→ EXERCISE: Give again, word for word, each line below starting at the one that contains "black cylinder: 5 -> 3" and ending at the one that contains "orange light bulb: 10 -> 9".

INFORMATION SHOWN START

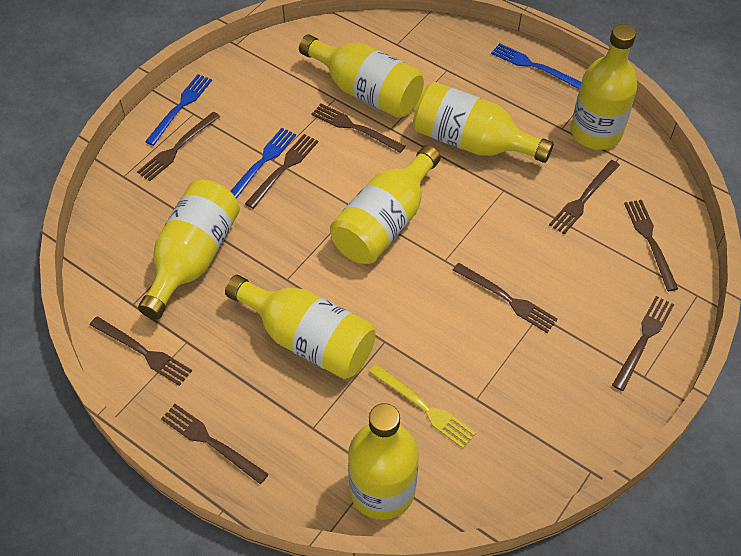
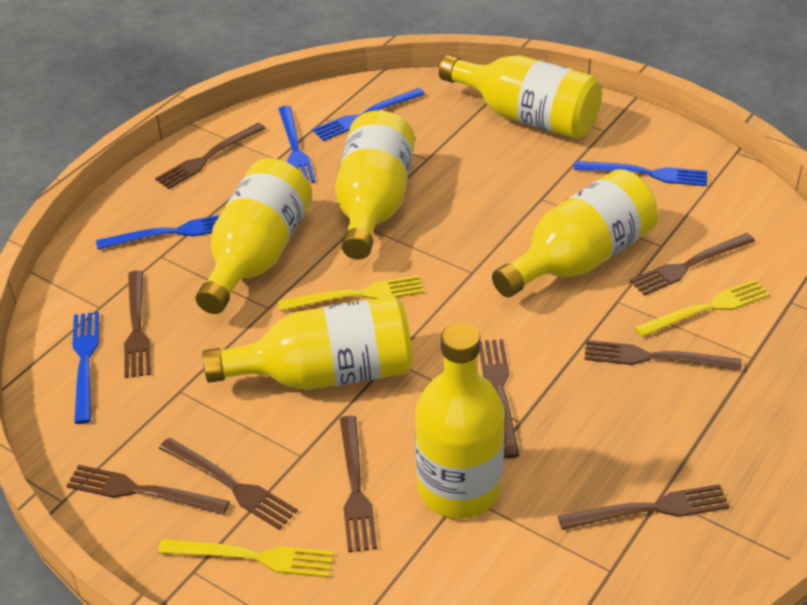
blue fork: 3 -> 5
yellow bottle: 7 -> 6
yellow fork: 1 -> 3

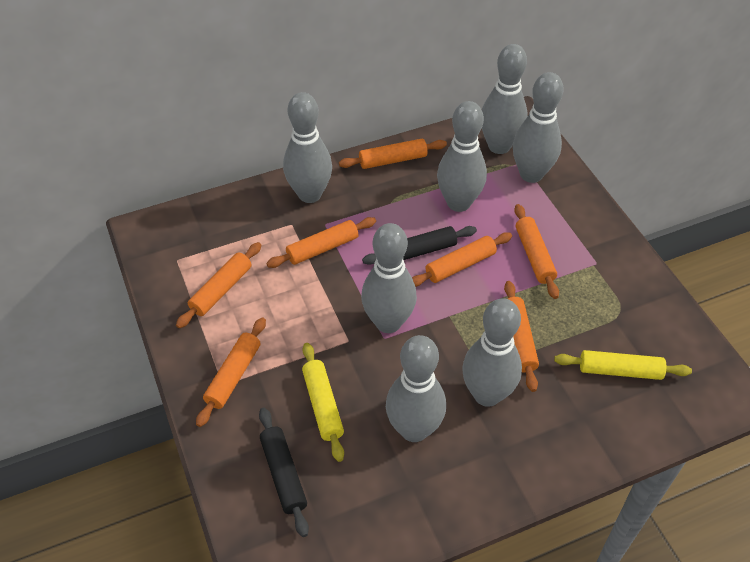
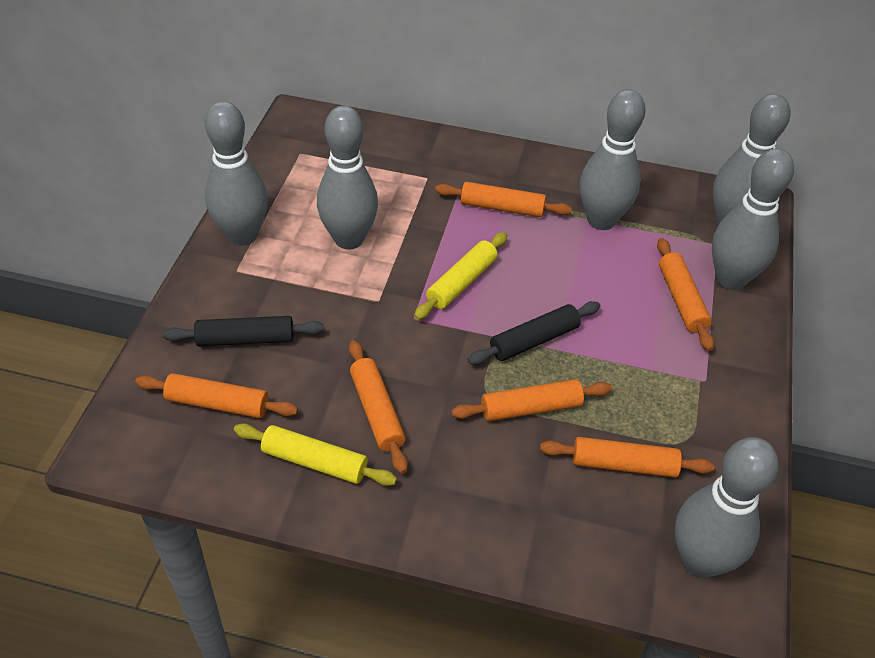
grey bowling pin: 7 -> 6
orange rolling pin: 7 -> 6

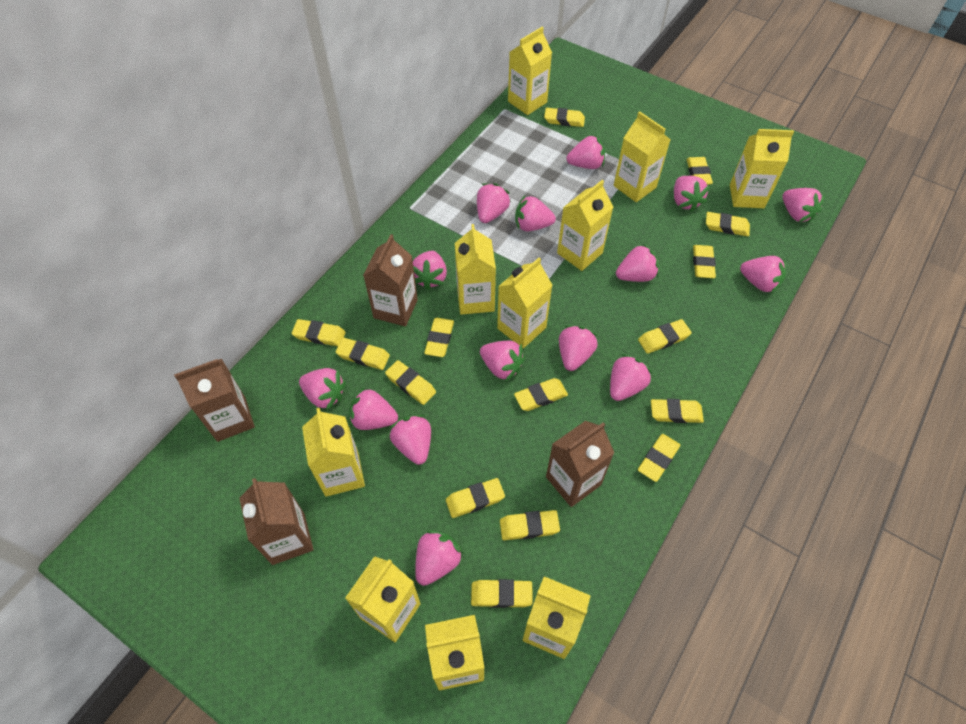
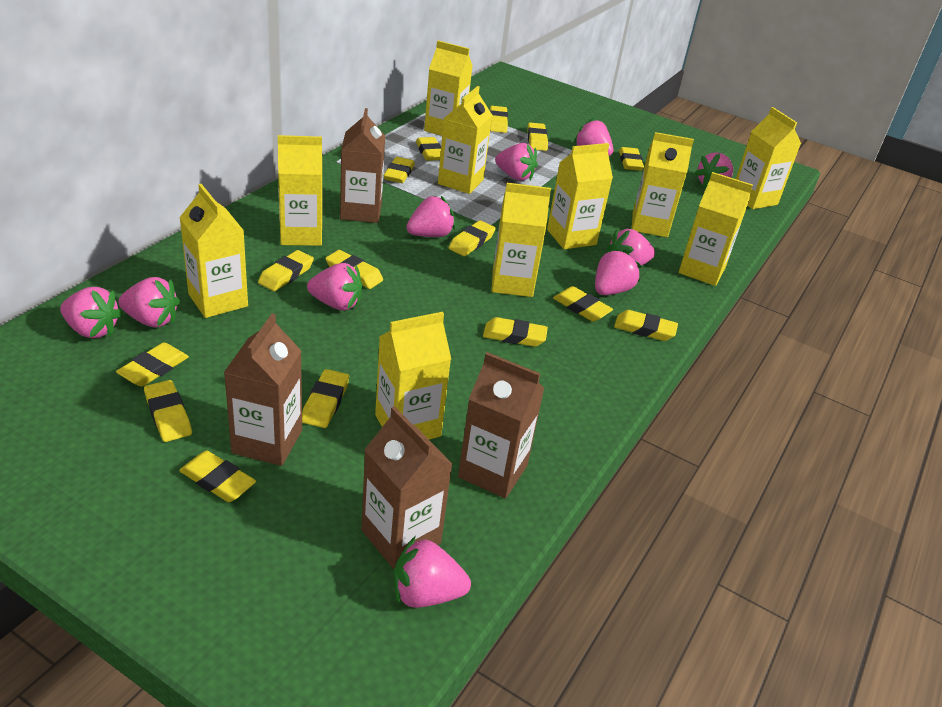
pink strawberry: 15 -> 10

INFORMATION SHOWN END
INFORMATION SHOWN START

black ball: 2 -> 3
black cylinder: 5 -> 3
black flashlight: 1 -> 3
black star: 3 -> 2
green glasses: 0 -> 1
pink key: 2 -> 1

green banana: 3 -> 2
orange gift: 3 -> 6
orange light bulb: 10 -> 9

INFORMATION SHOWN END

→ RESPONSE TO THIS EXERCISE:
black cylinder: 5 -> 3
black flashlight: 1 -> 3
black star: 3 -> 2
green glasses: 0 -> 1
pink key: 2 -> 1

green banana: 3 -> 2
orange gift: 3 -> 6
orange light bulb: 10 -> 9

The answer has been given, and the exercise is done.